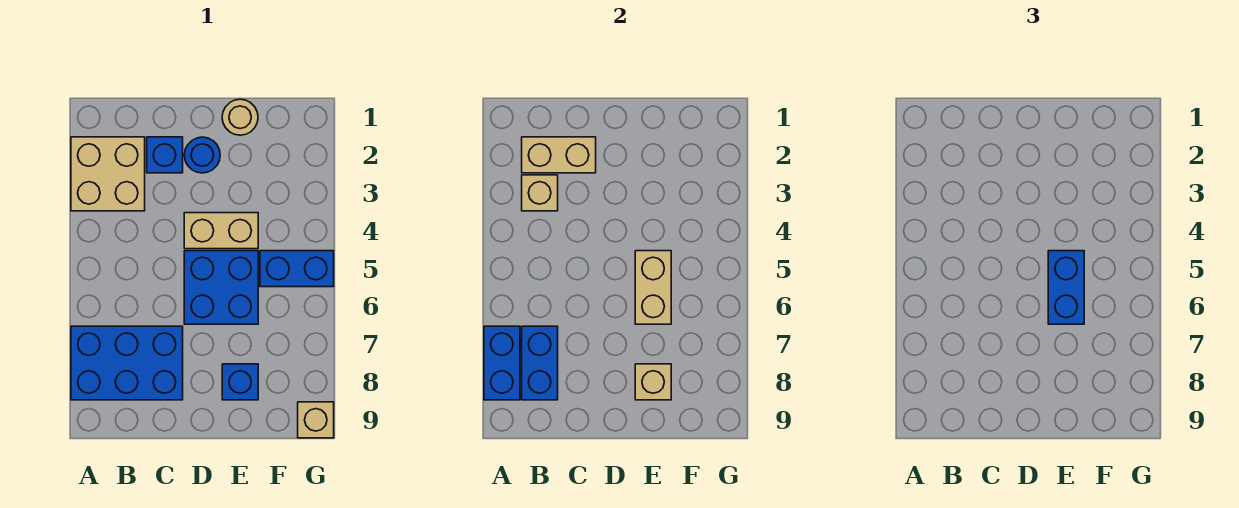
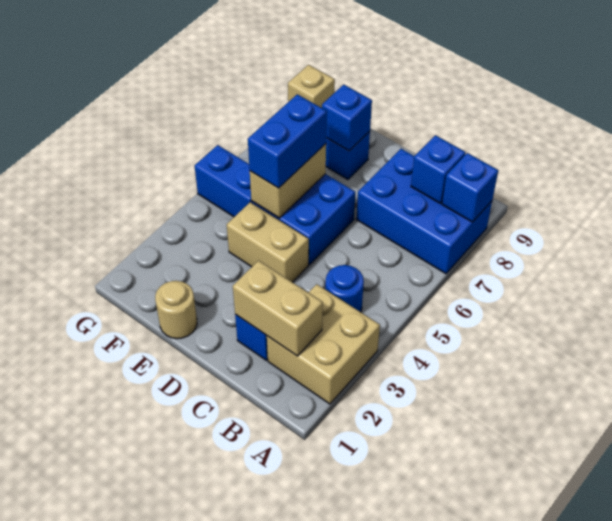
blue brick A7:A8 level 2 -> blue brick A8 level 2
tan brick B3 level 2 -> none
blue brick B7:B8 level 2 -> blue brick B8 level 2
blue round brick D2 level 1 -> blue round brick B4 level 1
tan brick E8 level 2 -> blue brick E8 level 2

········

Work item — Restate the entire listing word for word, excluding pictures.

Output for this exercise —
blue brick A7:A8 level 2 -> blue brick A8 level 2
tan brick B3 level 2 -> none
blue brick B7:B8 level 2 -> blue brick B8 level 2
blue round brick D2 level 1 -> blue round brick B4 level 1
tan brick E8 level 2 -> blue brick E8 level 2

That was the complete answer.